━━━ Information supplied ━━━
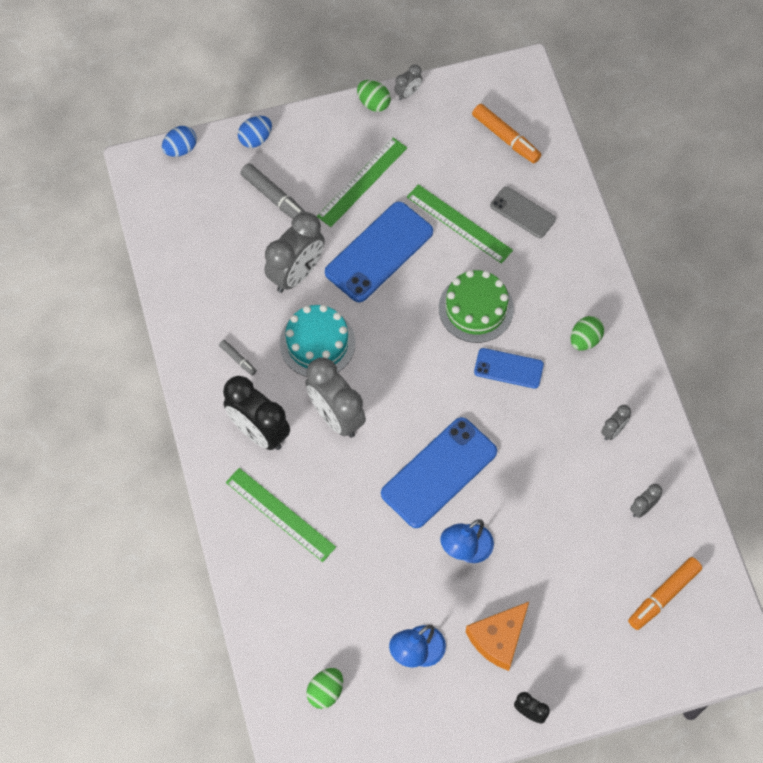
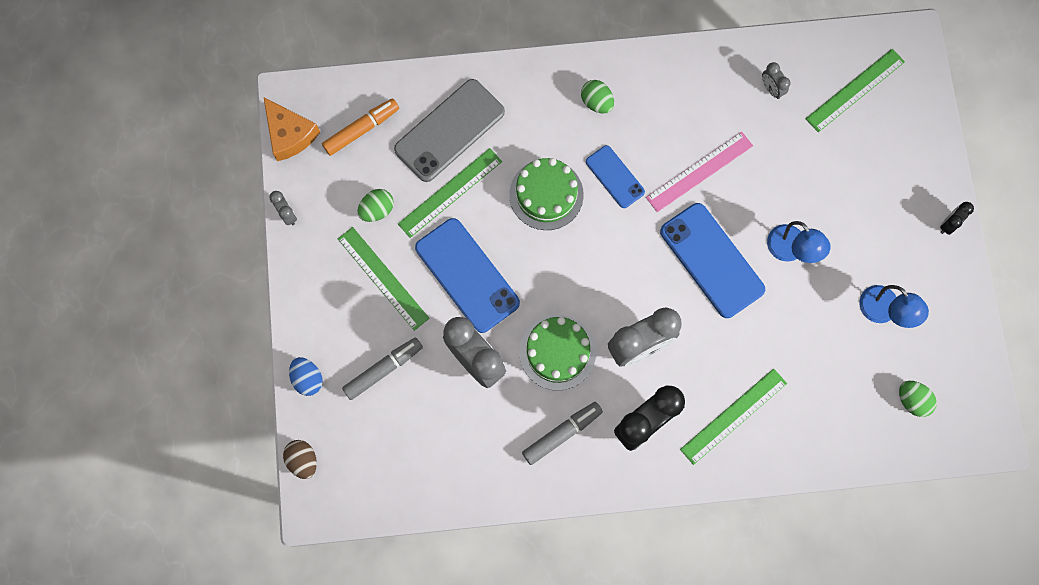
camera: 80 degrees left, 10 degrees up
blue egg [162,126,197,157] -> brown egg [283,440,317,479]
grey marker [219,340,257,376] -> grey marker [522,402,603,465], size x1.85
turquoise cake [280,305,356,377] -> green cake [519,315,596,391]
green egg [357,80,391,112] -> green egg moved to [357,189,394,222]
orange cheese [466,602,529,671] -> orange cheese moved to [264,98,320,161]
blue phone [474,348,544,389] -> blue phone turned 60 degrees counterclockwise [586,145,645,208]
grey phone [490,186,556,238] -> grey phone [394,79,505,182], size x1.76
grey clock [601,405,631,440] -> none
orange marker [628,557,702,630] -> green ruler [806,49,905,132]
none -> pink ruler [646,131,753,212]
━━━
━━━ Information supplied ━━━
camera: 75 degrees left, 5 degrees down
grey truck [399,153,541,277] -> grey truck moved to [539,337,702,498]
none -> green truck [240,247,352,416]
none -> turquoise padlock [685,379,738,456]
━━━
Transcribe, exactly and without additions, the lines of the records above, beginning with the line that contains "camera: 80 degrees left, 10 degrees up" and ending with the line that contains "none -> pink ruler [646,131,753,212]", both included.

* **Task solution**
camera: 80 degrees left, 10 degrees up
blue egg [162,126,197,157] -> brown egg [283,440,317,479]
grey marker [219,340,257,376] -> grey marker [522,402,603,465], size x1.85
turquoise cake [280,305,356,377] -> green cake [519,315,596,391]
green egg [357,80,391,112] -> green egg moved to [357,189,394,222]
orange cheese [466,602,529,671] -> orange cheese moved to [264,98,320,161]
blue phone [474,348,544,389] -> blue phone turned 60 degrees counterclockwise [586,145,645,208]
grey phone [490,186,556,238] -> grey phone [394,79,505,182], size x1.76
grey clock [601,405,631,440] -> none
orange marker [628,557,702,630] -> green ruler [806,49,905,132]
none -> pink ruler [646,131,753,212]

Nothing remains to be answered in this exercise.